The request
Please find every line in the rows below that contains the word "want" and copy each of those lines.

************

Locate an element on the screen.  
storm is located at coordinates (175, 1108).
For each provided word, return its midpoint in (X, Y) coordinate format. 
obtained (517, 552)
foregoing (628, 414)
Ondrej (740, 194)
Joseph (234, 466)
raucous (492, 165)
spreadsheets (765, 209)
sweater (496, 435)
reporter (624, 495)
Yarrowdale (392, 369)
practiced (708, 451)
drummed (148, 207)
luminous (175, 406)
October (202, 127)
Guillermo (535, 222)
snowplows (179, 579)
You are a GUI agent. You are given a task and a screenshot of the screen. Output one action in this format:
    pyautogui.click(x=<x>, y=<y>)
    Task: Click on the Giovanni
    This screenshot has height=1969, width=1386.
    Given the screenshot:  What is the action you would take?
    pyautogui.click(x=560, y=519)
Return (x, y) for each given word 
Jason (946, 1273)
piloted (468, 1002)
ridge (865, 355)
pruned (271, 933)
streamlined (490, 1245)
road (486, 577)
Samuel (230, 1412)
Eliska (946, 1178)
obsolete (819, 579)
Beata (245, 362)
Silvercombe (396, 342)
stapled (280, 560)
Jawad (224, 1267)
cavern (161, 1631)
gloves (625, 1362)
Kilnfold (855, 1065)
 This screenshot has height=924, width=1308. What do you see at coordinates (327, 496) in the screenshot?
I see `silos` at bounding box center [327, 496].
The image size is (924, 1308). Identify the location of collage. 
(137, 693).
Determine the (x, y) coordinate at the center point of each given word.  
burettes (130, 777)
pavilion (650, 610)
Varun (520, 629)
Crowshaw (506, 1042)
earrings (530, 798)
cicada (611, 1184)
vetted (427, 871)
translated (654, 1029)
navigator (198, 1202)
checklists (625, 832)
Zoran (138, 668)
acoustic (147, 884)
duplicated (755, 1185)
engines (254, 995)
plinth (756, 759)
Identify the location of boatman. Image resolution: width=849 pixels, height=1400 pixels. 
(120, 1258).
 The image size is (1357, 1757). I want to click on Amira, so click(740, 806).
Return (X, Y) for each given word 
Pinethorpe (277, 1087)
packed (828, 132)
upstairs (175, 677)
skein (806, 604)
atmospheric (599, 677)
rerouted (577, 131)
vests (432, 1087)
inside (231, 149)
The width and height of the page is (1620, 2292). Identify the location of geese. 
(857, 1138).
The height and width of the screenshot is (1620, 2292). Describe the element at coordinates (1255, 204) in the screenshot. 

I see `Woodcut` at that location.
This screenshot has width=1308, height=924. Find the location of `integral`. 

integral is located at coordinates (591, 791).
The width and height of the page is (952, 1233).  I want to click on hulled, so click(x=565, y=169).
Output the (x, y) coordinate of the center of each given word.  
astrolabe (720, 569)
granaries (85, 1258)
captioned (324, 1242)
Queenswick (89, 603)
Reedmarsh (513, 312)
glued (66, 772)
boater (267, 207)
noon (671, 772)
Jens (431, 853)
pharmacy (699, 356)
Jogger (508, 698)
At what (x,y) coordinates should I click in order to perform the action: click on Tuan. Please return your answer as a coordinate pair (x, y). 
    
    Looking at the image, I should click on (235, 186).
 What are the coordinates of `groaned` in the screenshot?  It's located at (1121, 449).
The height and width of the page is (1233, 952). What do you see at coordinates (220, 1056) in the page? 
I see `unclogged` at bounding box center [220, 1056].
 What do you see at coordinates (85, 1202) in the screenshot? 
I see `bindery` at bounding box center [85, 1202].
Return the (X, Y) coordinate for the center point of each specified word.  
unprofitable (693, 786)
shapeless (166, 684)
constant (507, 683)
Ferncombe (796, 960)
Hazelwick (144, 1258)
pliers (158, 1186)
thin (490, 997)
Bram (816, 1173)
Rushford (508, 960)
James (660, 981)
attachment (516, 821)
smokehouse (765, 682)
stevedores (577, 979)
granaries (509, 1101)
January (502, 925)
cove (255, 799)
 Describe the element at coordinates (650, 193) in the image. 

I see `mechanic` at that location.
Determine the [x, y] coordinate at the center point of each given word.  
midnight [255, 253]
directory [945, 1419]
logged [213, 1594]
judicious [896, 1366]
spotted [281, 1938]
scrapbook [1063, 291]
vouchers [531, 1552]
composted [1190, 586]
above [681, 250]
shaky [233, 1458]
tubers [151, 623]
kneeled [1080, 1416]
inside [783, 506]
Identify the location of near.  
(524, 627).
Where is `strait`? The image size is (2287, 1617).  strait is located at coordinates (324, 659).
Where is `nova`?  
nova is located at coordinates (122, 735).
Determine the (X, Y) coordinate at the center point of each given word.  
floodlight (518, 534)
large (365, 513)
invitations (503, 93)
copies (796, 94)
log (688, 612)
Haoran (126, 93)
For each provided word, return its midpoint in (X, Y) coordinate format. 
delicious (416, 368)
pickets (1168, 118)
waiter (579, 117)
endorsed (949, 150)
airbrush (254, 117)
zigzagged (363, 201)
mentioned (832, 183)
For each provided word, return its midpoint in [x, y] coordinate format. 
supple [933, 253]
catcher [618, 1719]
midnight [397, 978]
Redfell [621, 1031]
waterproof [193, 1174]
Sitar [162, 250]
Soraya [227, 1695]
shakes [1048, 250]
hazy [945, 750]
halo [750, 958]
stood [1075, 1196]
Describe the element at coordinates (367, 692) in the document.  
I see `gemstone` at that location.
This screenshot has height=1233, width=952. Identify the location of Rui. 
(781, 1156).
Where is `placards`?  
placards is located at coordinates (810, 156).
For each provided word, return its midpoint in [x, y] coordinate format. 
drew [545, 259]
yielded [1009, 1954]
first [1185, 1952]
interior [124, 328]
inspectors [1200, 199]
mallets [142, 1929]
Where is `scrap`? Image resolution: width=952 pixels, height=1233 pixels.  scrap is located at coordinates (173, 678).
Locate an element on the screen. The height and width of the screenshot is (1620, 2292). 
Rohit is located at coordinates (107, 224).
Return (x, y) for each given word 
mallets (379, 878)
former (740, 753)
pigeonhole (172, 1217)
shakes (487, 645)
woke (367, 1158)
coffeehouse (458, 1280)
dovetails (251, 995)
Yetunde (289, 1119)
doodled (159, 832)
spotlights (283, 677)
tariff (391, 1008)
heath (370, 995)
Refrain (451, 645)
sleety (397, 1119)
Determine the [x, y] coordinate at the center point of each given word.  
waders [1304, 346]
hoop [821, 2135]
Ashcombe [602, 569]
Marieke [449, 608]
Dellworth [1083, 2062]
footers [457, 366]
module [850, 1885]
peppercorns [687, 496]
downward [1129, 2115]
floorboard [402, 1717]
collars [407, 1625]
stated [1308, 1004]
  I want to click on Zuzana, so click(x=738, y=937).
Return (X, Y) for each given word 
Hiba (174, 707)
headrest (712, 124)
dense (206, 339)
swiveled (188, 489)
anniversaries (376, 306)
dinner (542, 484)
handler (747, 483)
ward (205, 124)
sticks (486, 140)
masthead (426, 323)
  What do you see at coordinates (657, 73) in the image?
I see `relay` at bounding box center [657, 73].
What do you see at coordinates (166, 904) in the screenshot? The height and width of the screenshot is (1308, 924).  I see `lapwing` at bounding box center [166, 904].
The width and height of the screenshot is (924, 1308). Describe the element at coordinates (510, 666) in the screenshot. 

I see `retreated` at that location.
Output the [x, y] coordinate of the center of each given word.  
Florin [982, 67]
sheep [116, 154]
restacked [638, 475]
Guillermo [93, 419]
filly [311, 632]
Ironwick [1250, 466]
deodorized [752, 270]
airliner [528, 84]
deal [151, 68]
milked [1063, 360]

************

Expected answer
 The image size is (1357, 1757). I want to click on Amira, so click(740, 806).
The width and height of the page is (952, 1233).  I want to click on hulled, so click(x=565, y=169).
  I want to click on Zuzana, so click(x=738, y=937).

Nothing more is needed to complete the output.